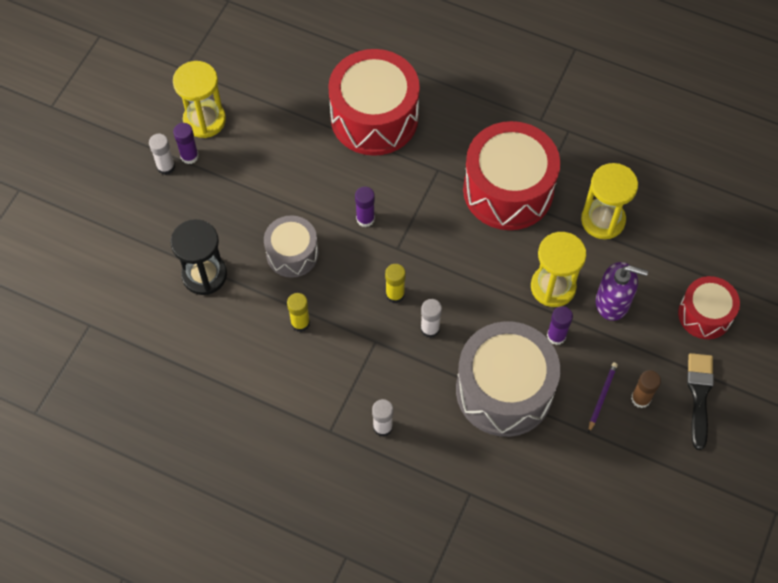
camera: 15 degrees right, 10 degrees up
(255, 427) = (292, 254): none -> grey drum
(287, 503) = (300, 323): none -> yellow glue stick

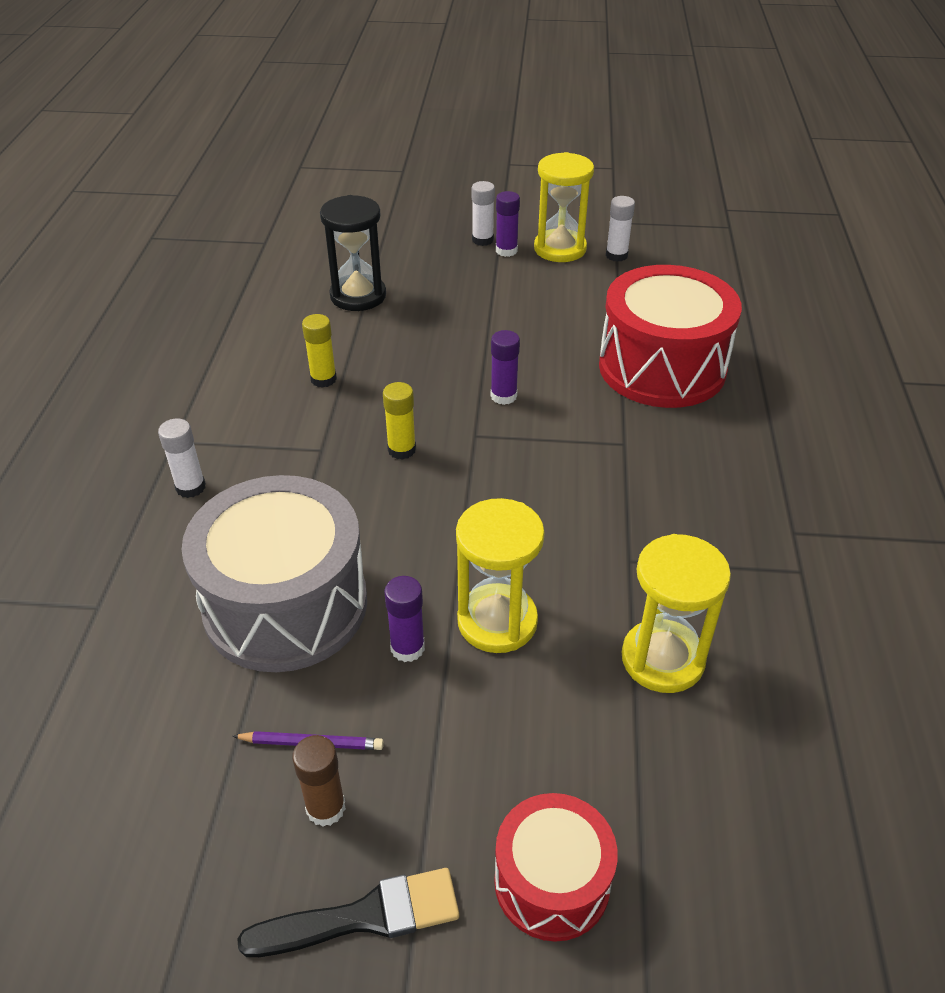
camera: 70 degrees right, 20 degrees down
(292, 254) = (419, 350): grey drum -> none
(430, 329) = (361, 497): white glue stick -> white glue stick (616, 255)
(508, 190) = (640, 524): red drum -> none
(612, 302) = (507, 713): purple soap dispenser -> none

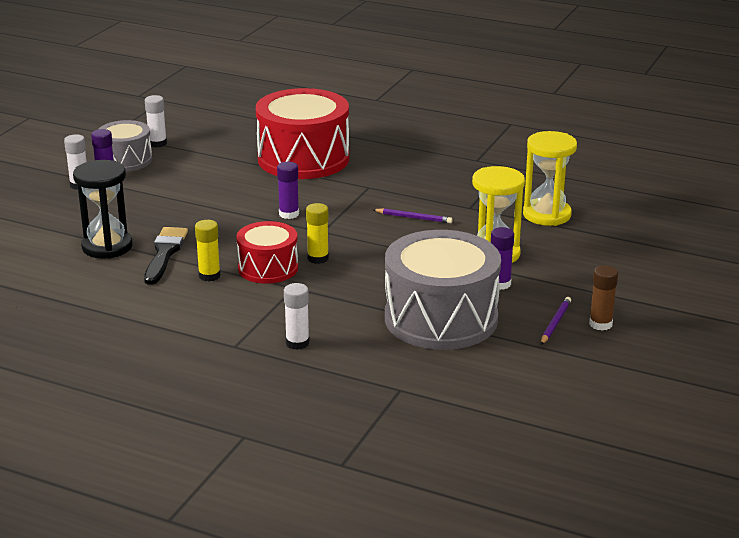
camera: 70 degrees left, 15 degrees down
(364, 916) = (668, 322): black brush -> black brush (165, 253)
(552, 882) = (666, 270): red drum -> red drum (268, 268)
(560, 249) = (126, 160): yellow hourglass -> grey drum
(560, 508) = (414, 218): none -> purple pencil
..........
**WHAT YOU HAVE TO DO**: The word "degrees" appears in some lines above. Return every one of those lines.

**RESPONSE TO THIS EXERCISE**:
camera: 15 degrees right, 10 degrees up
camera: 70 degrees right, 20 degrees down
camera: 70 degrees left, 15 degrees down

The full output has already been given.